* Data provided *
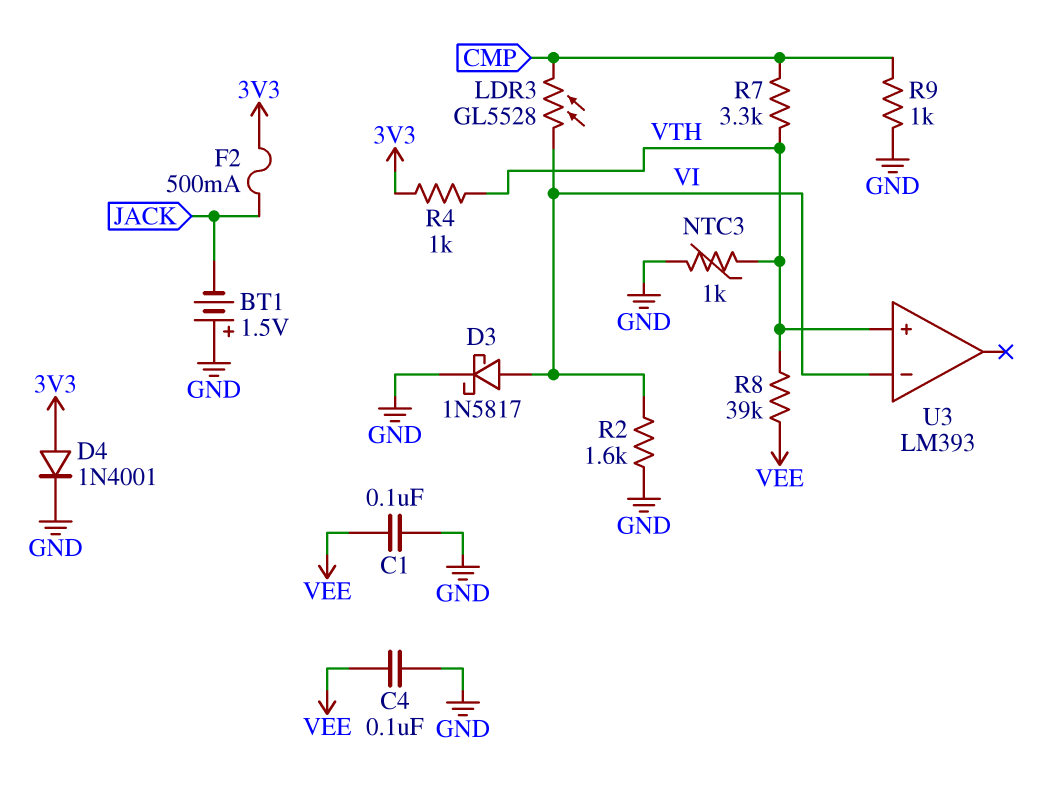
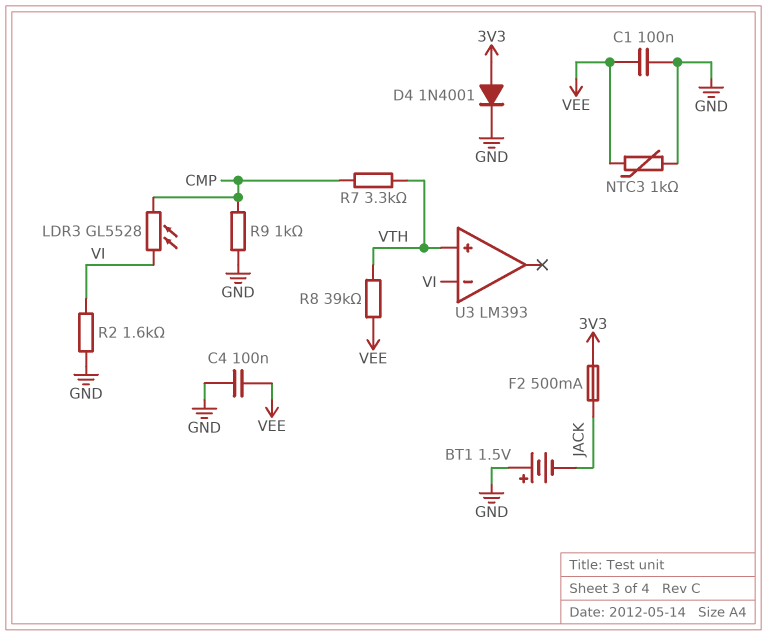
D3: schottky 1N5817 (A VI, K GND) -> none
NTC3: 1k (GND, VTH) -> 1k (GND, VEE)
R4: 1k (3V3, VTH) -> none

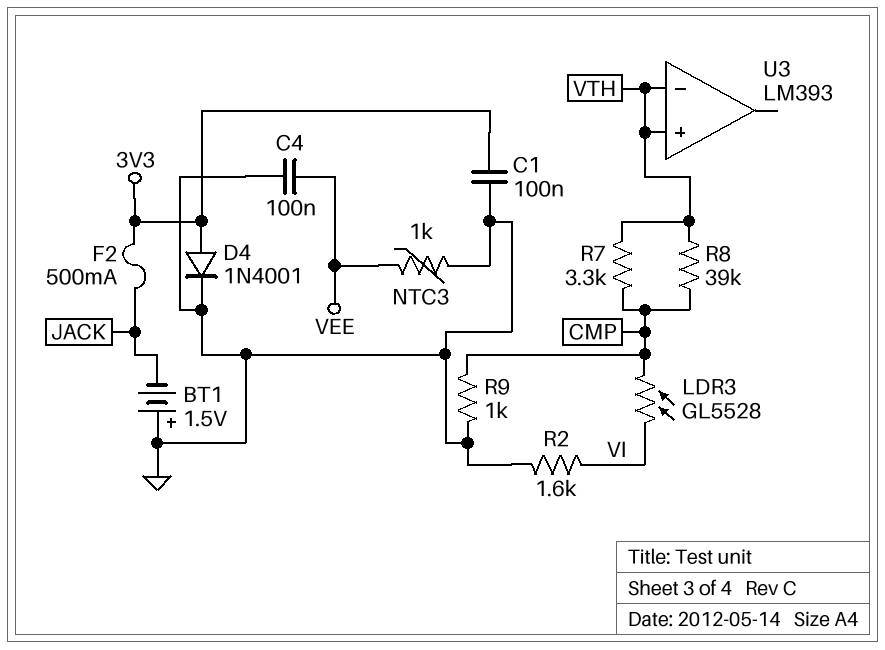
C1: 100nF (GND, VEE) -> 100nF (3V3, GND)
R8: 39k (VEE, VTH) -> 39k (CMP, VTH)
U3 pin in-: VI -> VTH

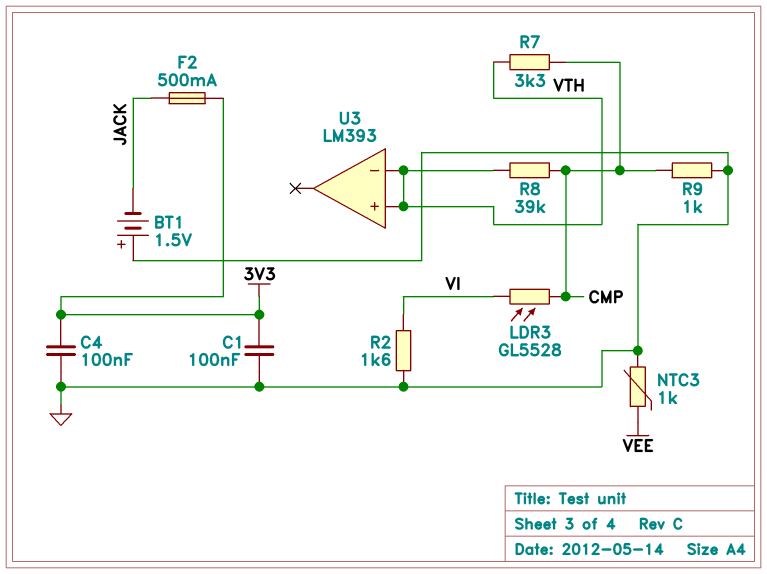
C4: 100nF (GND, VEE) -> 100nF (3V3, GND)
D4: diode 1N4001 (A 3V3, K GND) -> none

* What you need to do *
Your answer must be the lines from the one holding "U3 pin in-: VI -> VTH" through the final line of the records above, exactly as written and without any pictures.

* Final answer *
U3 pin in-: VI -> VTH

C4: 100nF (GND, VEE) -> 100nF (3V3, GND)
D4: diode 1N4001 (A 3V3, K GND) -> none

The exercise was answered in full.